▶ [EXERCISE DIRECTIONS]: Using the entries below, give the count of lines that hold "ring". Say nothing besides the number.

--- STUDY MATERIAL Enclosed Below ---

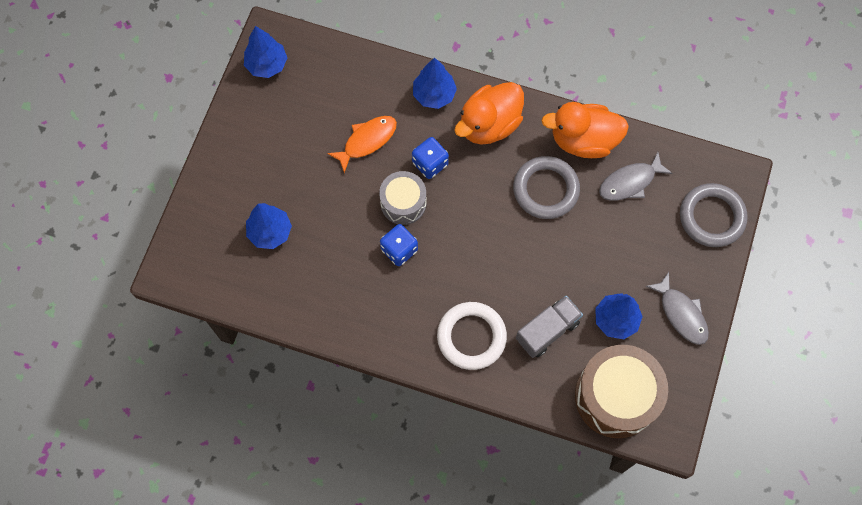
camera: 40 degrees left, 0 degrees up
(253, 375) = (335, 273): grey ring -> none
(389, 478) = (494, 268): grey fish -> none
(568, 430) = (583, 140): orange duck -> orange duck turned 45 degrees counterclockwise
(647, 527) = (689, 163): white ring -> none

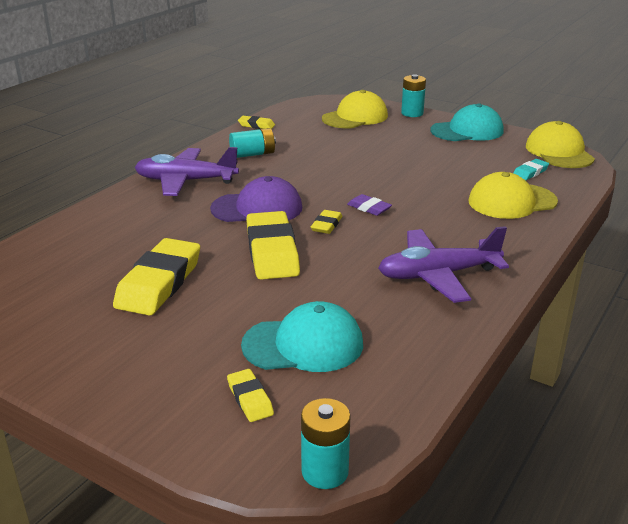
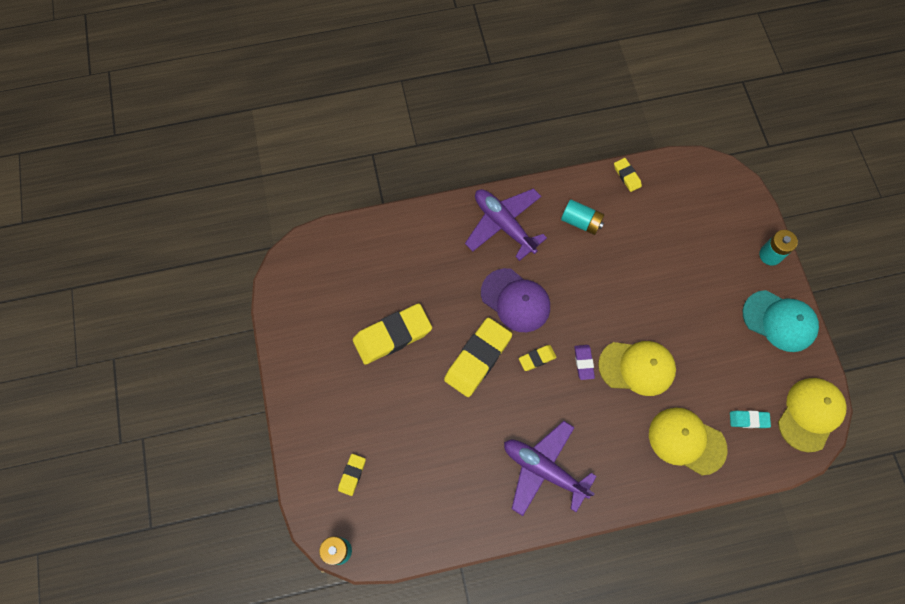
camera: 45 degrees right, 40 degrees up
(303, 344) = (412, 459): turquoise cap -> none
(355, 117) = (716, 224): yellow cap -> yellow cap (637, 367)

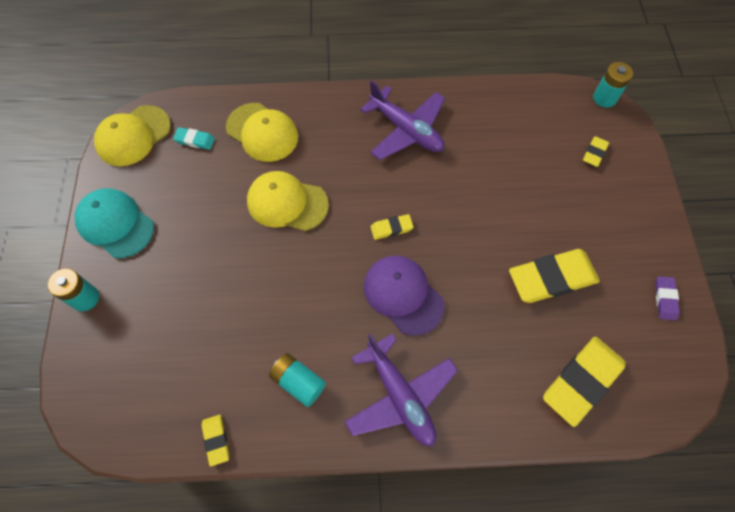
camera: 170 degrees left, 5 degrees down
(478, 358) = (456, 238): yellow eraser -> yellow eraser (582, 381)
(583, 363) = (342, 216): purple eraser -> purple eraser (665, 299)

--- End of Enclosed STUDY MATERIAL ---

▶ [WORKED SOLUTION]: 2